Input data below:

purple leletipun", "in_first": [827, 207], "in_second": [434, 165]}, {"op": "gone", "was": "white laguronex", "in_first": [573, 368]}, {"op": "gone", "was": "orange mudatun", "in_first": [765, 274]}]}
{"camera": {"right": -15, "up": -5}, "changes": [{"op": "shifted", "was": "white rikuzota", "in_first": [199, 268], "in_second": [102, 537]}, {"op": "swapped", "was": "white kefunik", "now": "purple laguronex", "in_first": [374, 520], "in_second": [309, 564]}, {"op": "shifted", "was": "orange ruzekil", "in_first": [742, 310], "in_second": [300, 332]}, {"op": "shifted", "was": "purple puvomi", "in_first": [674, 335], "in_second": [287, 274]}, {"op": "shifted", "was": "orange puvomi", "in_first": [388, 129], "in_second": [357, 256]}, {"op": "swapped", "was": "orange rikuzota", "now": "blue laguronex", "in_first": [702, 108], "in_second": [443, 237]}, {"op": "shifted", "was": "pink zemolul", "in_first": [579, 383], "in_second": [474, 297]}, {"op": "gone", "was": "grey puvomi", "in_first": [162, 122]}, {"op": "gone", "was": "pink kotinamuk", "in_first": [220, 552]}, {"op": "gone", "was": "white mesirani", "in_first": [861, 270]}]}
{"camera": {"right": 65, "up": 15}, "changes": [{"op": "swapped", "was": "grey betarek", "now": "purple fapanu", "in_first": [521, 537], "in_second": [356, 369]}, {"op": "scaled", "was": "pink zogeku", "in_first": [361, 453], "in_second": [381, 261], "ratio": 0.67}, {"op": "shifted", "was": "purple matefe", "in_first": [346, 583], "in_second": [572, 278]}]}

End of Input data.

■ Your objective
Set the data down again in full, exactly as given.

■ Exercise answer
purple leletipun", "in_first": [827, 207], "in_second": [434, 165]}, {"op": "gone", "was": "white laguronex", "in_first": [573, 368]}, {"op": "gone", "was": "orange mudatun", "in_first": [765, 274]}]}
{"camera": {"right": -15, "up": -5}, "changes": [{"op": "shifted", "was": "white rikuzota", "in_first": [199, 268], "in_second": [102, 537]}, {"op": "swapped", "was": "white kefunik", "now": "purple laguronex", "in_first": [374, 520], "in_second": [309, 564]}, {"op": "shifted", "was": "orange ruzekil", "in_first": [742, 310], "in_second": [300, 332]}, {"op": "shifted", "was": "purple puvomi", "in_first": [674, 335], "in_second": [287, 274]}, {"op": "shifted", "was": "orange puvomi", "in_first": [388, 129], "in_second": [357, 256]}, {"op": "swapped", "was": "orange rikuzota", "now": "blue laguronex", "in_first": [702, 108], "in_second": [443, 237]}, {"op": "shifted", "was": "pink zemolul", "in_first": [579, 383], "in_second": [474, 297]}, {"op": "gone", "was": "grey puvomi", "in_first": [162, 122]}, {"op": "gone", "was": "pink kotinamuk", "in_first": [220, 552]}, {"op": "gone", "was": "white mesirani", "in_first": [861, 270]}]}
{"camera": {"right": 65, "up": 15}, "changes": [{"op": "swapped", "was": "grey betarek", "now": "purple fapanu", "in_first": [521, 537], "in_second": [356, 369]}, {"op": "scaled", "was": "pink zogeku", "in_first": [361, 453], "in_second": [381, 261], "ratio": 0.67}, {"op": "shifted", "was": "purple matefe", "in_first": [346, 583], "in_second": [572, 278]}]}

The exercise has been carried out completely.